● Exercise brief: Repeat each record below exactly, omitting whatever pictures appear in it.

** Provided records follows **

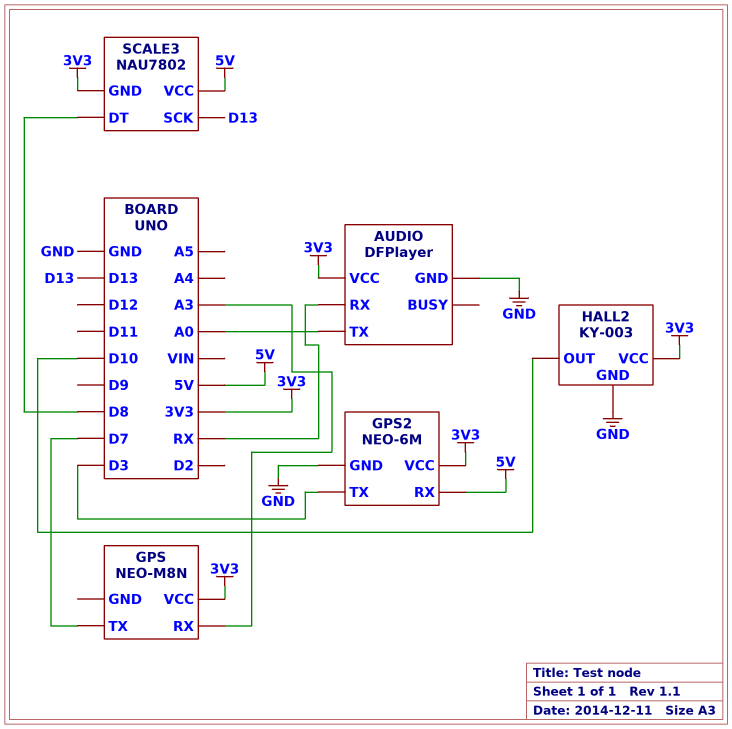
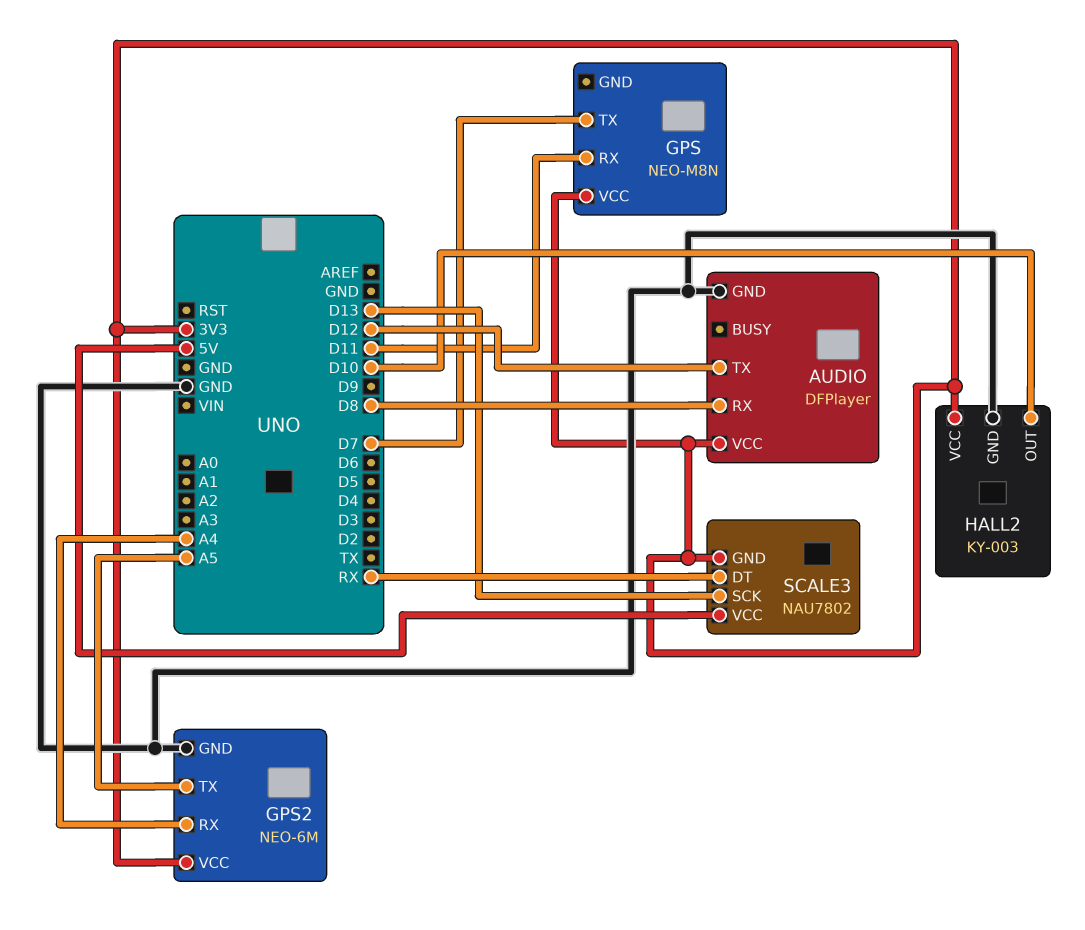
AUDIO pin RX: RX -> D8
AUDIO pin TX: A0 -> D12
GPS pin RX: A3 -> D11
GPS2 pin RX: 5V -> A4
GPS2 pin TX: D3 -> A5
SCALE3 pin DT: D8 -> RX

** End of Provided records **

● Answer section:
AUDIO pin RX: RX -> D8
AUDIO pin TX: A0 -> D12
GPS pin RX: A3 -> D11
GPS2 pin RX: 5V -> A4
GPS2 pin TX: D3 -> A5
SCALE3 pin DT: D8 -> RX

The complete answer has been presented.